**Task requirements:**
What follows are records. Restate all of them word for word.

Data for the task: Begin

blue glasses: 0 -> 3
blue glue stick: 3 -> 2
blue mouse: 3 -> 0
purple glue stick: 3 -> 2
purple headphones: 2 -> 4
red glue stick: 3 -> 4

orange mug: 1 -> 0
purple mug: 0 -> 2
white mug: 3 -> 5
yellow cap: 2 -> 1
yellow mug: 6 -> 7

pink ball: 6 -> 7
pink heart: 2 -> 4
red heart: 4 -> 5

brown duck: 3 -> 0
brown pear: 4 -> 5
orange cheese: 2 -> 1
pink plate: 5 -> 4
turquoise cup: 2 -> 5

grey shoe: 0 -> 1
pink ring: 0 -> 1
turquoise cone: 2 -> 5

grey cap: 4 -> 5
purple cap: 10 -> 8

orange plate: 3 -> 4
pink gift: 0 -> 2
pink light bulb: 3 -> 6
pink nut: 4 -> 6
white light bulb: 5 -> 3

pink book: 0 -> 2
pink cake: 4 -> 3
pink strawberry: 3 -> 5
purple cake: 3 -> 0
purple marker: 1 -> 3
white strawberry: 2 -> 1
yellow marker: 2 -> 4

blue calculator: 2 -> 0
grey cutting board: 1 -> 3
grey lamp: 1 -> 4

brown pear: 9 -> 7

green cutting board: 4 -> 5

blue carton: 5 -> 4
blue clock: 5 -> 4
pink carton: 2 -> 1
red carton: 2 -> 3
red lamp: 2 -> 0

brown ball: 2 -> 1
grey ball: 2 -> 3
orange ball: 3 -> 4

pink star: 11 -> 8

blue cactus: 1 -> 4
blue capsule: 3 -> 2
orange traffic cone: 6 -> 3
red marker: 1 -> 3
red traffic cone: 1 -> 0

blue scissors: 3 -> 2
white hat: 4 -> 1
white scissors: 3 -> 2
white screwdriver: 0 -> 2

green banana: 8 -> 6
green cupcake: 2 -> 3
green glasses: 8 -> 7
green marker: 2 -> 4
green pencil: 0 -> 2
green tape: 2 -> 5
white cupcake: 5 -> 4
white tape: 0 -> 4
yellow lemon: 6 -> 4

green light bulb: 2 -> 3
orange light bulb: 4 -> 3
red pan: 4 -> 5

Data for the task: End

**Response to this exercise:**
blue glasses: 0 -> 3
blue glue stick: 3 -> 2
blue mouse: 3 -> 0
purple glue stick: 3 -> 2
purple headphones: 2 -> 4
red glue stick: 3 -> 4

orange mug: 1 -> 0
purple mug: 0 -> 2
white mug: 3 -> 5
yellow cap: 2 -> 1
yellow mug: 6 -> 7

pink ball: 6 -> 7
pink heart: 2 -> 4
red heart: 4 -> 5

brown duck: 3 -> 0
brown pear: 4 -> 5
orange cheese: 2 -> 1
pink plate: 5 -> 4
turquoise cup: 2 -> 5

grey shoe: 0 -> 1
pink ring: 0 -> 1
turquoise cone: 2 -> 5

grey cap: 4 -> 5
purple cap: 10 -> 8

orange plate: 3 -> 4
pink gift: 0 -> 2
pink light bulb: 3 -> 6
pink nut: 4 -> 6
white light bulb: 5 -> 3

pink book: 0 -> 2
pink cake: 4 -> 3
pink strawberry: 3 -> 5
purple cake: 3 -> 0
purple marker: 1 -> 3
white strawberry: 2 -> 1
yellow marker: 2 -> 4

blue calculator: 2 -> 0
grey cutting board: 1 -> 3
grey lamp: 1 -> 4

brown pear: 9 -> 7

green cutting board: 4 -> 5

blue carton: 5 -> 4
blue clock: 5 -> 4
pink carton: 2 -> 1
red carton: 2 -> 3
red lamp: 2 -> 0

brown ball: 2 -> 1
grey ball: 2 -> 3
orange ball: 3 -> 4

pink star: 11 -> 8

blue cactus: 1 -> 4
blue capsule: 3 -> 2
orange traffic cone: 6 -> 3
red marker: 1 -> 3
red traffic cone: 1 -> 0

blue scissors: 3 -> 2
white hat: 4 -> 1
white scissors: 3 -> 2
white screwdriver: 0 -> 2

green banana: 8 -> 6
green cupcake: 2 -> 3
green glasses: 8 -> 7
green marker: 2 -> 4
green pencil: 0 -> 2
green tape: 2 -> 5
white cupcake: 5 -> 4
white tape: 0 -> 4
yellow lemon: 6 -> 4

green light bulb: 2 -> 3
orange light bulb: 4 -> 3
red pan: 4 -> 5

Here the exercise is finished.